### Exercise description
Among the lines of the records below, copy those that hold the word "degrees".

Scene edit records
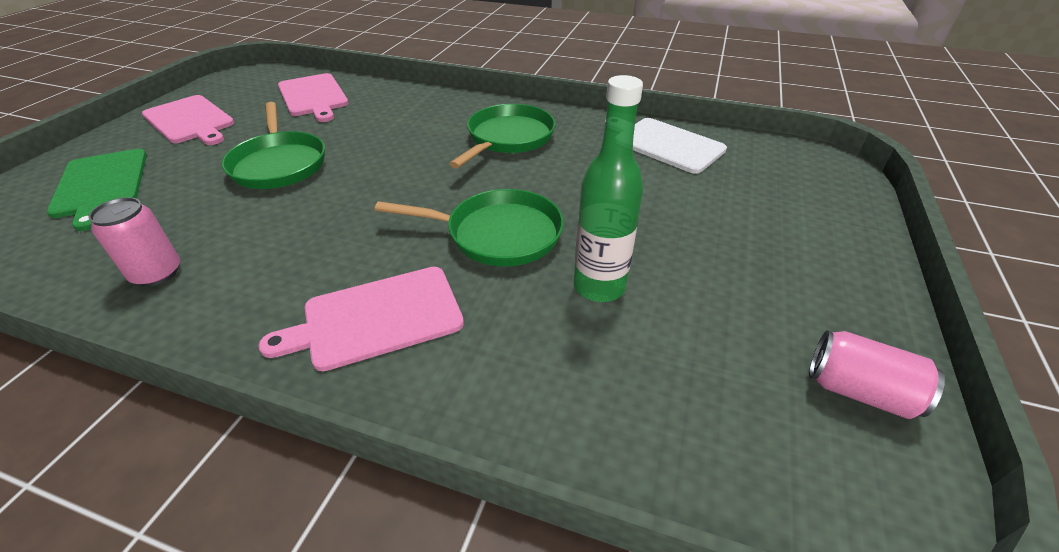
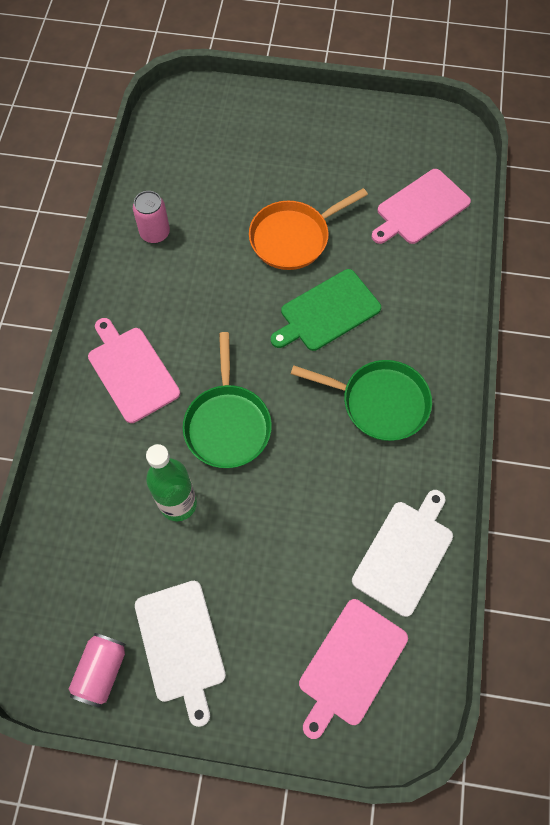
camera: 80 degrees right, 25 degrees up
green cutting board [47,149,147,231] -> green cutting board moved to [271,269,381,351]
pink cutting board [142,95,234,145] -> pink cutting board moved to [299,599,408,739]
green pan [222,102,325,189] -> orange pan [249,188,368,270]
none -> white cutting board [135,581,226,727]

--

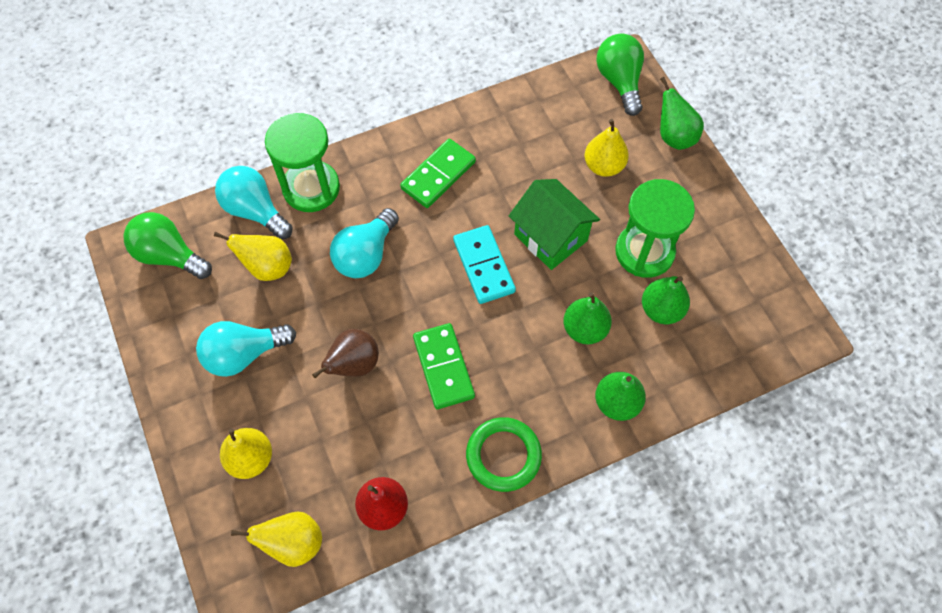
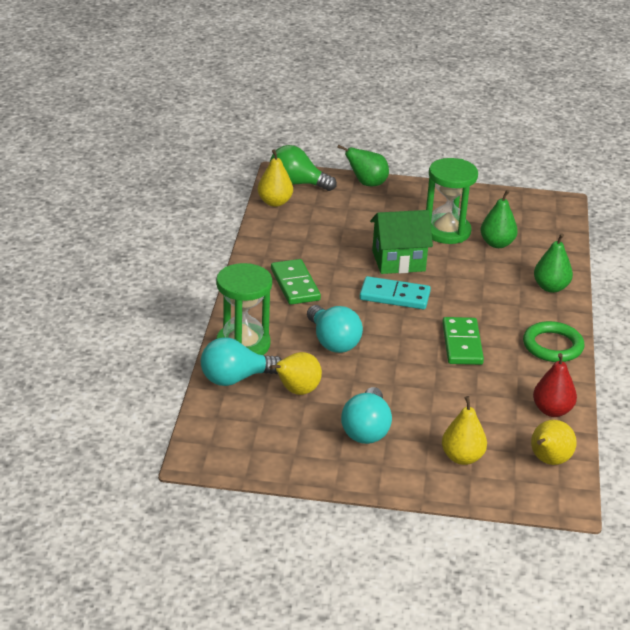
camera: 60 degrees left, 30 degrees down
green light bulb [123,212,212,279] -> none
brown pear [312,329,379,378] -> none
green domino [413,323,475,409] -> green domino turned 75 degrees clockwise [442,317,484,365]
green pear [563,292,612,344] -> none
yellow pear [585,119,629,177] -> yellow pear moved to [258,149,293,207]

---

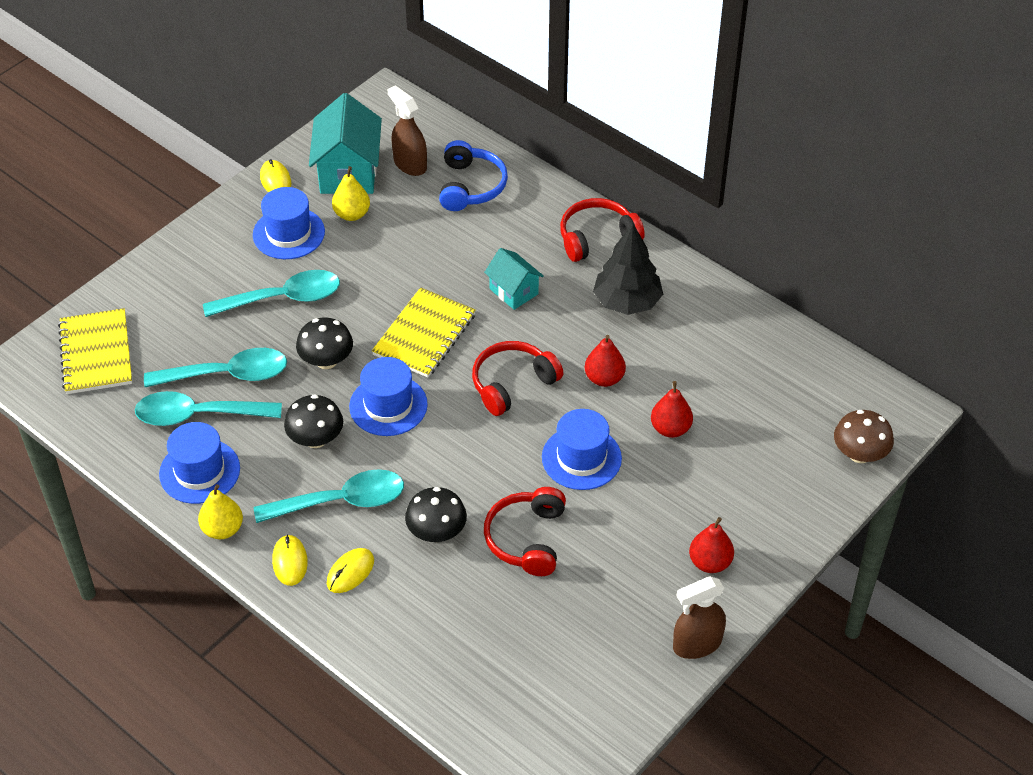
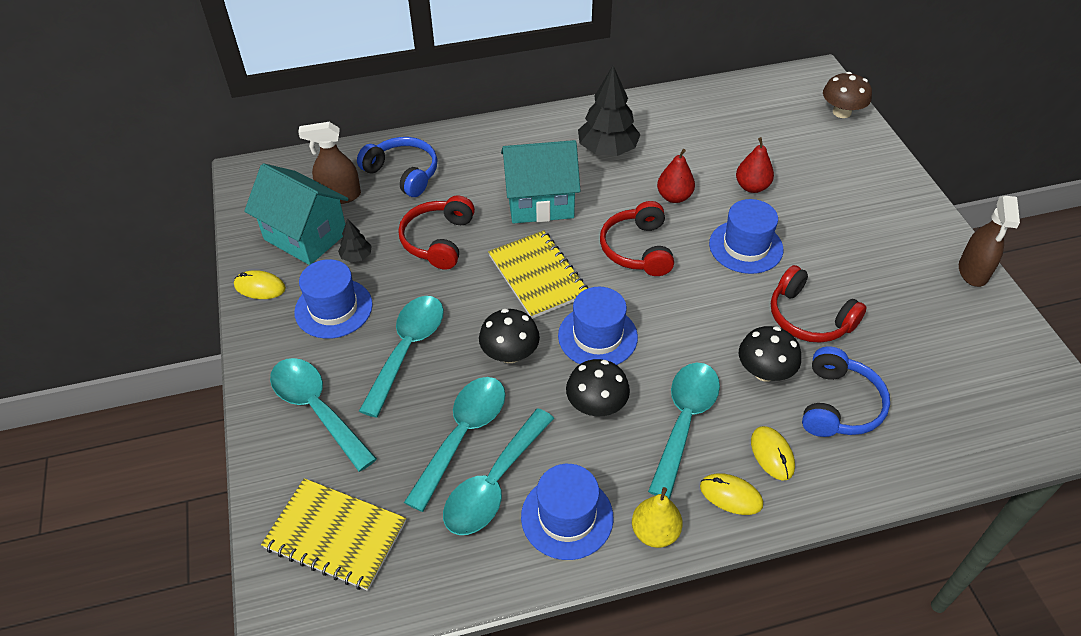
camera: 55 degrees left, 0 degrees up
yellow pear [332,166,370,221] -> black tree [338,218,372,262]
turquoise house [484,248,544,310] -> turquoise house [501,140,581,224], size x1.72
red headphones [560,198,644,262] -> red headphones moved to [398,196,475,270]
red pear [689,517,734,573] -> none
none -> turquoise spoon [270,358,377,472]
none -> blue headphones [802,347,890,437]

### Response box
camera: 80 degrees right, 25 degrees up
camera: 60 degrees left, 30 degrees down
green domino [413,323,475,409] -> green domino turned 75 degrees clockwise [442,317,484,365]
camera: 55 degrees left, 0 degrees up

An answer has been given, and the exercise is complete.